(Object matching data)
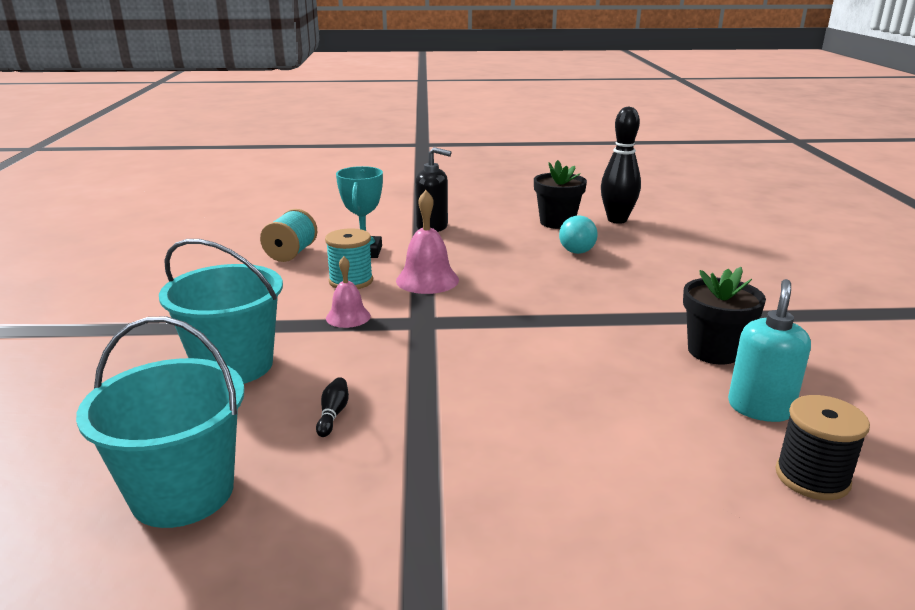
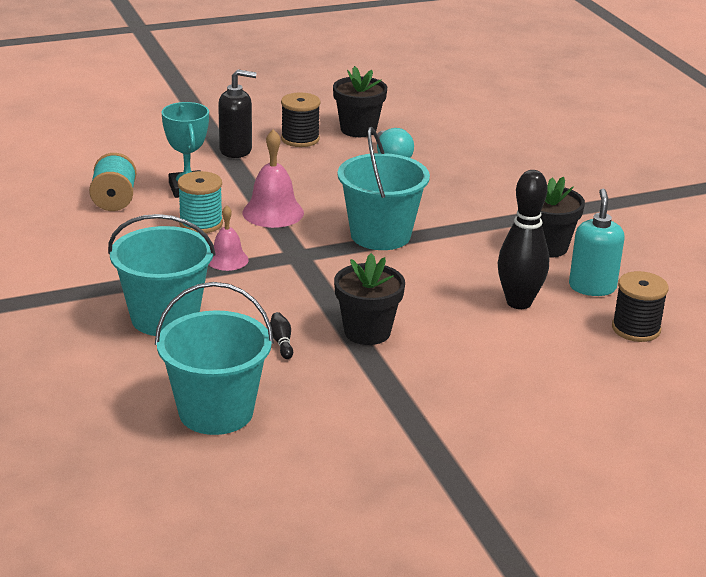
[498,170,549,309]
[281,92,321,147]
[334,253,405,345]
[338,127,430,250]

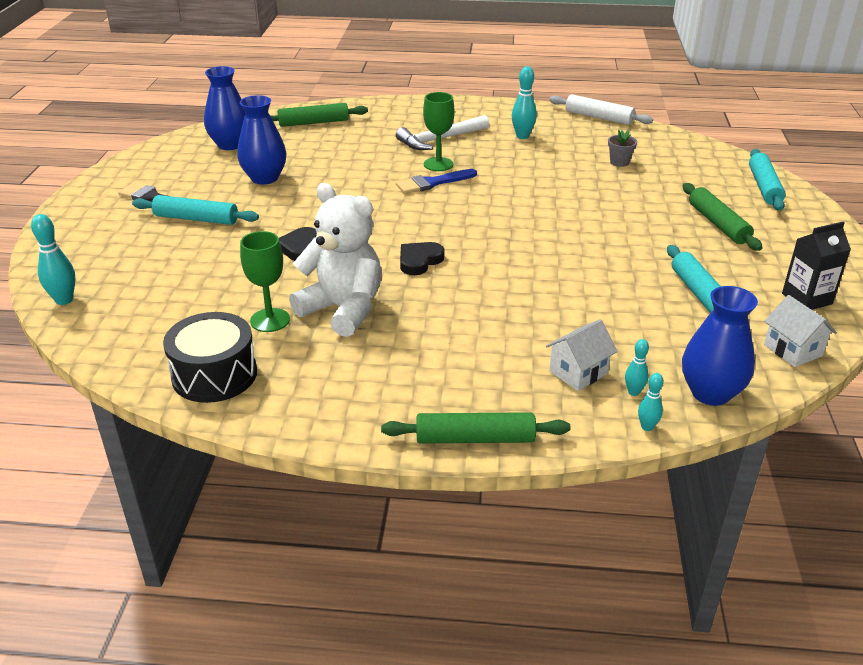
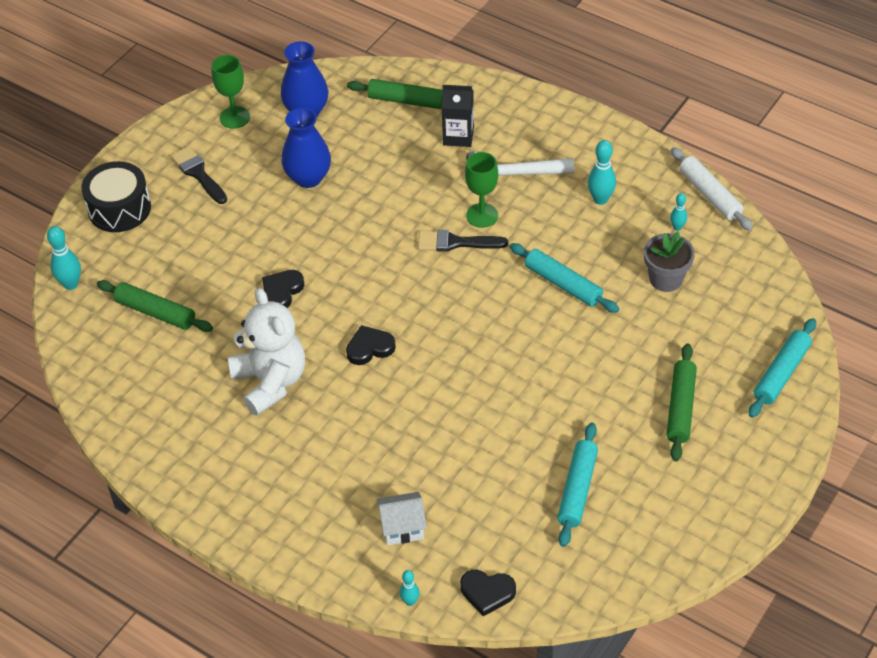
[510,243,619,313]
[81,161,151,232]
[212,55,250,129]
[97,280,213,332]
[418,230,508,252]
[644,232,695,292]
[670,193,687,231]
[460,570,516,616]
[764,295,837,367] (first image)
[442,85,474,147]

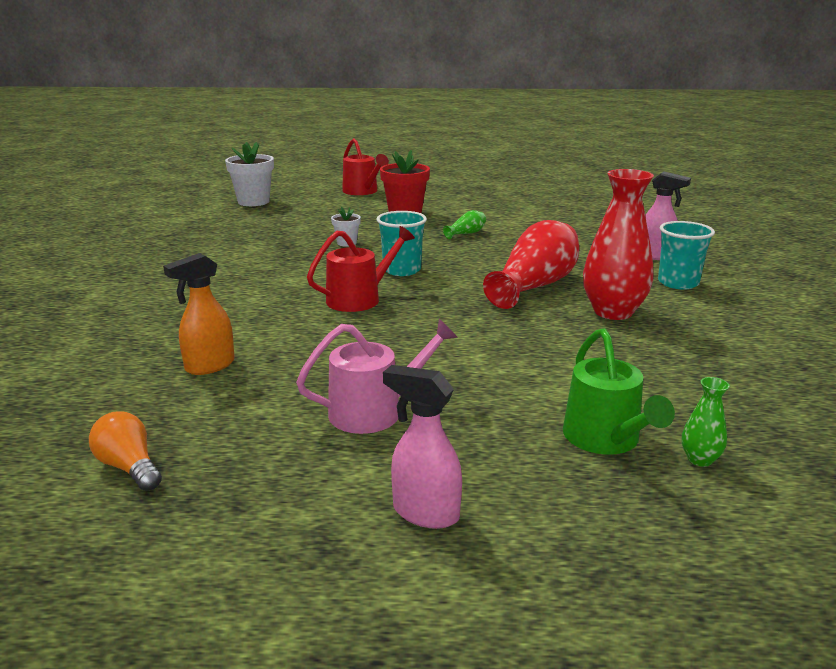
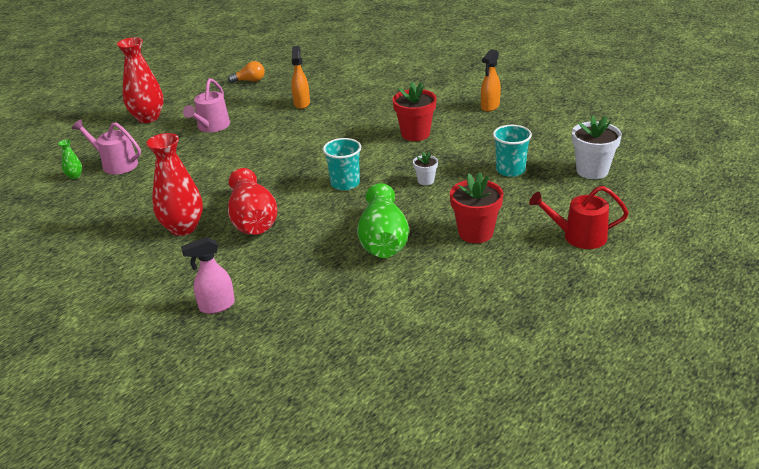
[307,226,415,312] (first image)
[117,37,164,123]
[357,183,409,258]
[72,119,141,174]
[493,125,532,177]
[392,82,437,141]
[481,49,501,112]

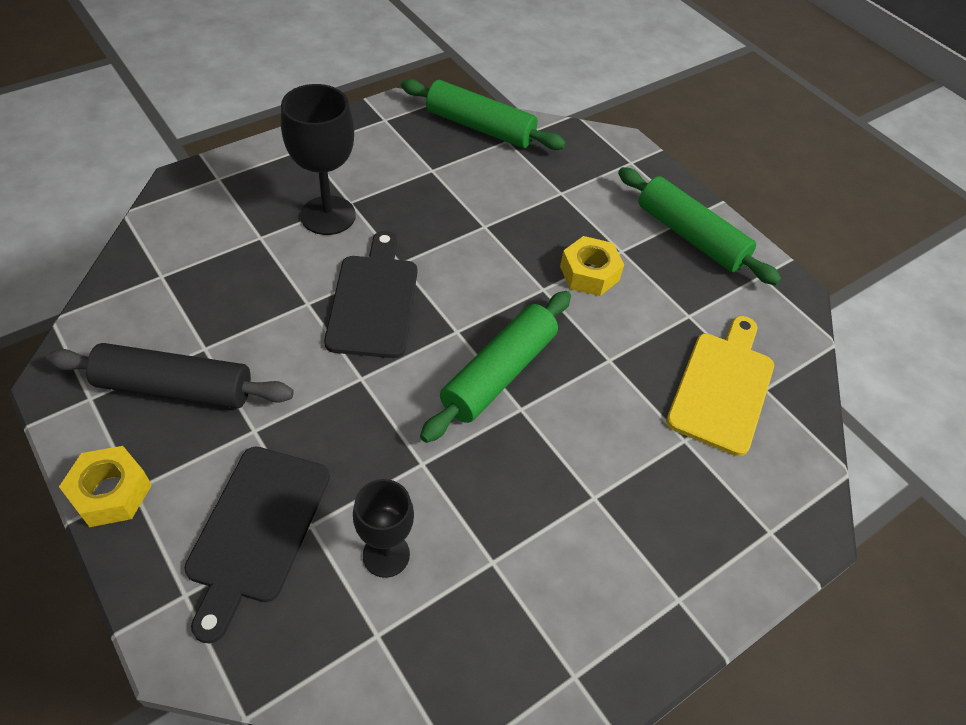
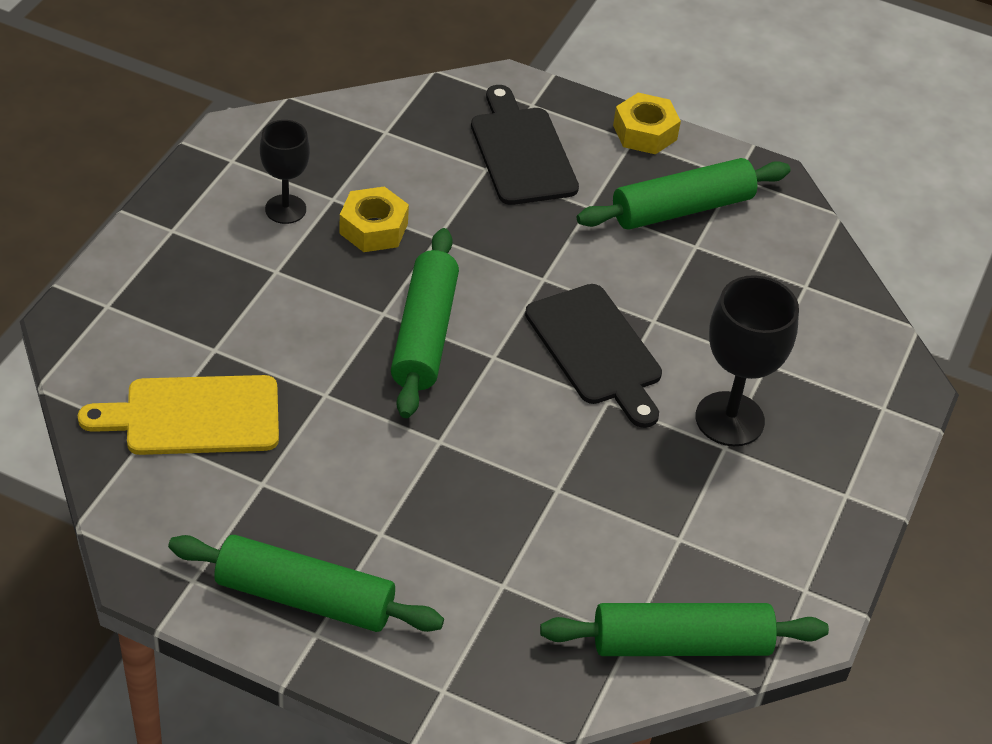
[577,158,790,230]
[260,120,310,224]
[339,186,409,252]
[78,375,279,455]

ACTIVITY. Exact copy required, pictures excluded: the lines from the one holding "[392,82,437,141]" through the last line of the data, both ends included.

REPLY.
[392,82,437,141]
[481,49,501,112]

[577,158,790,230]
[260,120,310,224]
[339,186,409,252]
[78,375,279,455]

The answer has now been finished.